**AIM OF THE TASK**.
Using the listing below, print the line containing "C2: none -> 3.3nF (DC_IN, P1/1)", the line containing "D5: none -> diode BAV21 (A P1/1, K COM)", and each line between them, exactly and nothing else. Pictures stay out of the print.

**RECORDED DATA**.
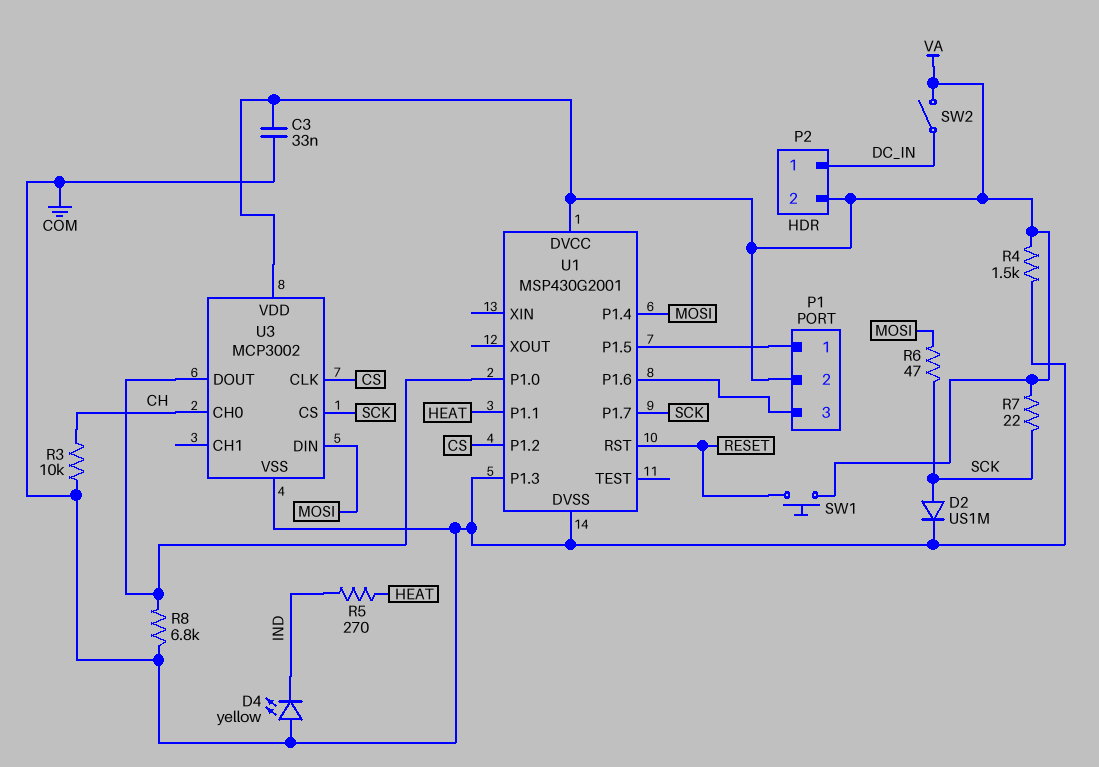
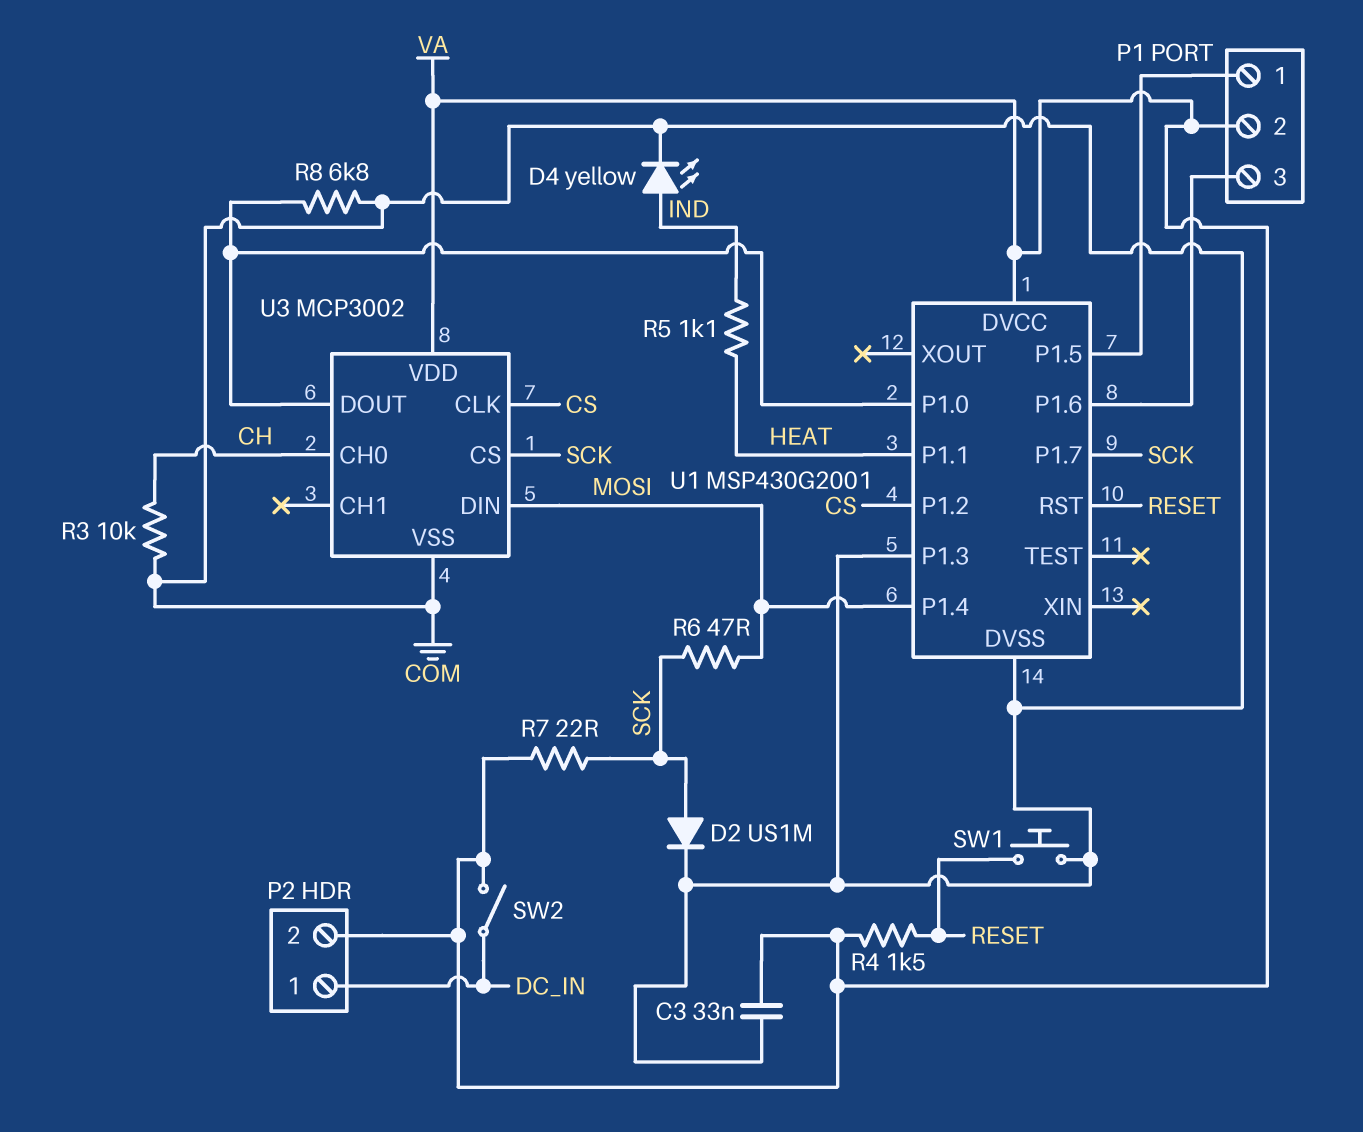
D4: LED yellow (A COM, K IND) -> LED yellow (A IND, K COM)
R4: 1.5k (COM, VA) -> 1.5k (RESET, VA)
R5: 270 (HEAT, IND) -> 1.1k (HEAT, IND)
SW1: button (RESET, VA) -> button (COM, RESET)

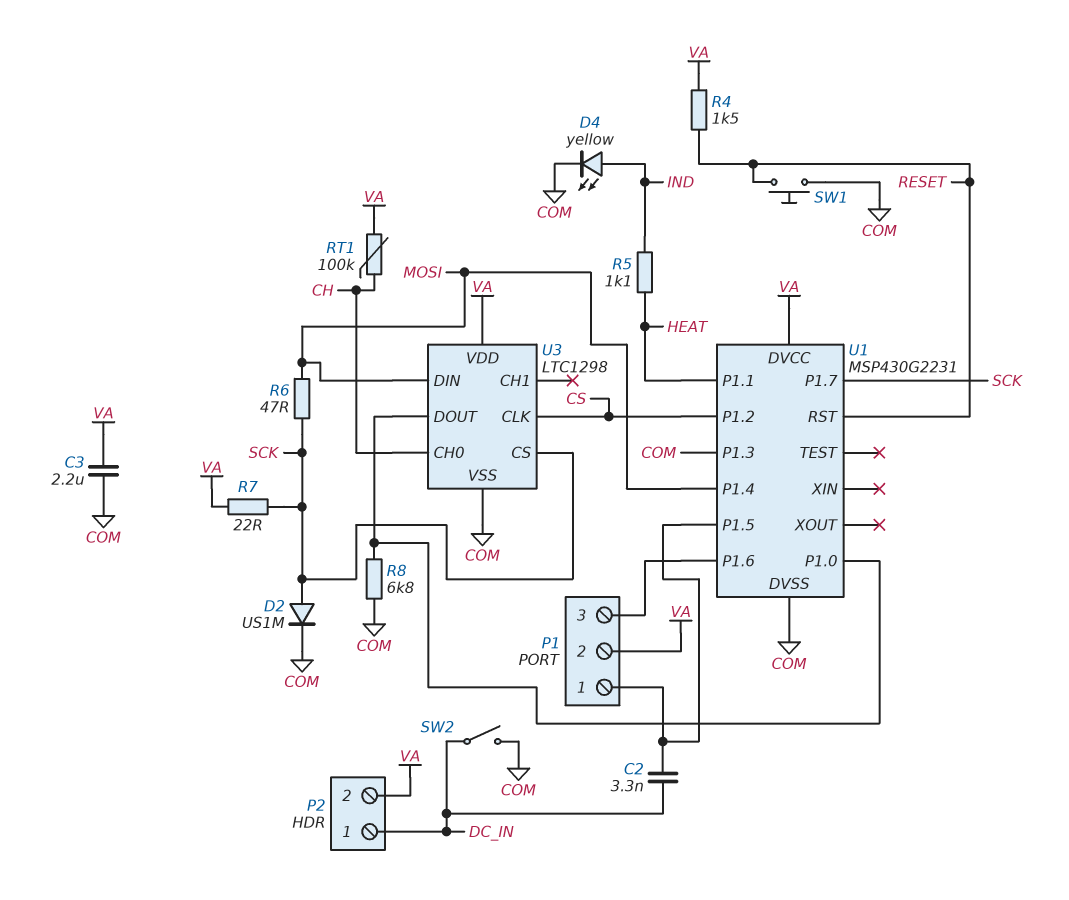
C2: none -> 3.3nF (DC_IN, P1/1)
C3: 33nF (COM, VA) -> 2.2uF (COM, VA)
R3: 10k (CH, COM) -> none
RT1: none -> 100k (CH, VA)
SW2: switch (DC_IN, VA) -> switch (COM, DC_IN)
U1: MSP430G2001 -> MSP430G2231
U3: MCP3002 -> LTC1298

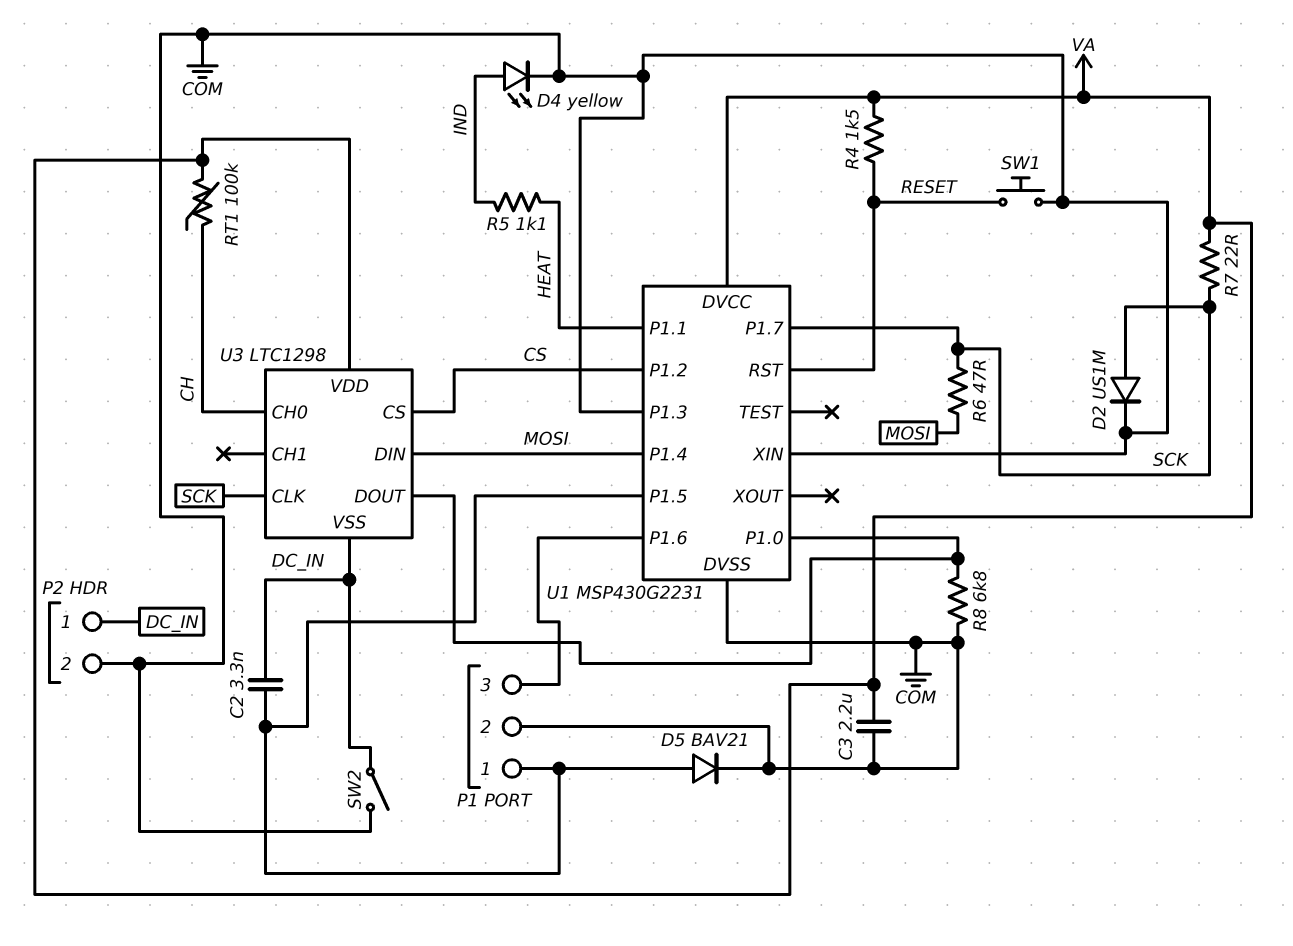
D5: none -> diode BAV21 (A P1/1, K COM)
P1 pin 2: VA -> COM
P2 pin 2: VA -> COM
U1 pin XIN: none -> COM
U3 pin CLK: CS -> SCK
U3 pin CS: SCK -> CS
U3 pin VSS: COM -> DC_IN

**ANSWER SPACE**.
C2: none -> 3.3nF (DC_IN, P1/1)
C3: 33nF (COM, VA) -> 2.2uF (COM, VA)
R3: 10k (CH, COM) -> none
RT1: none -> 100k (CH, VA)
SW2: switch (DC_IN, VA) -> switch (COM, DC_IN)
U1: MSP430G2001 -> MSP430G2231
U3: MCP3002 -> LTC1298

D5: none -> diode BAV21 (A P1/1, K COM)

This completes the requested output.